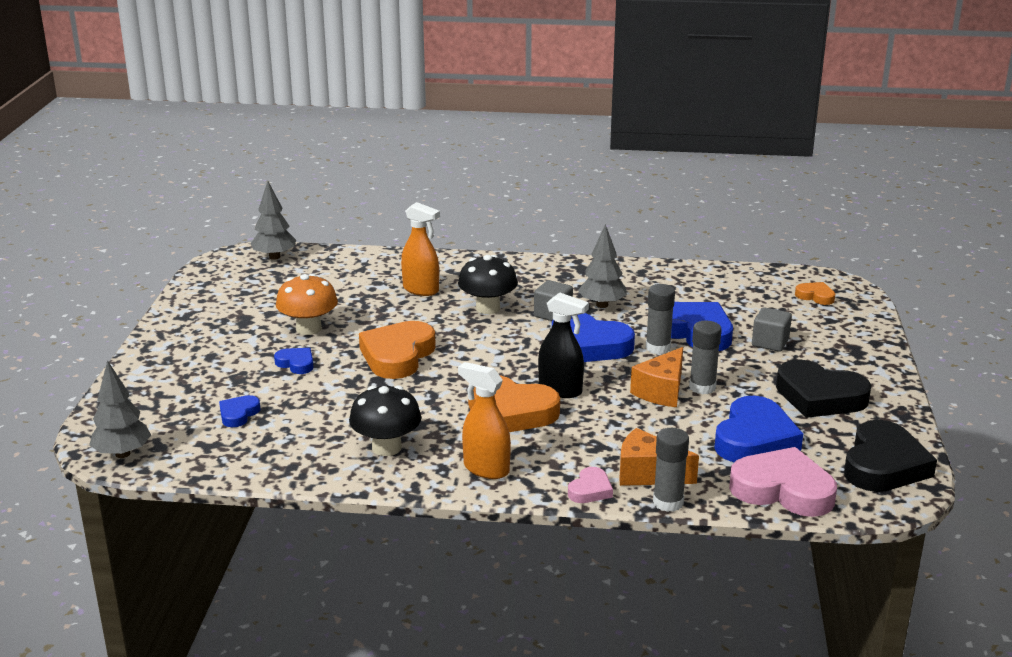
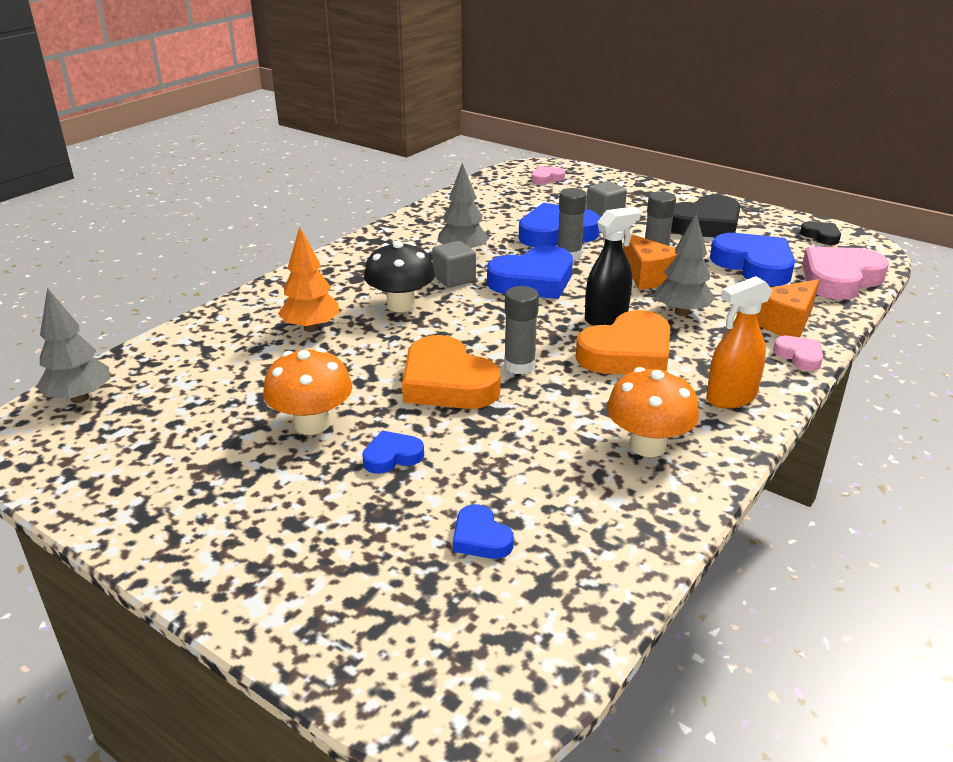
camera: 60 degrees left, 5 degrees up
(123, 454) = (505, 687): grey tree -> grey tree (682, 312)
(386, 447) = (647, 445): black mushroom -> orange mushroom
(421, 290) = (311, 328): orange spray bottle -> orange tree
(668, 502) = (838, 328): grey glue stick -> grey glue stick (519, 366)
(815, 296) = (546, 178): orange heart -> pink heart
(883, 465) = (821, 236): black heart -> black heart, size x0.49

· · · · ·

Determine how many lines in the data above include the word "grey", and state that number only.

2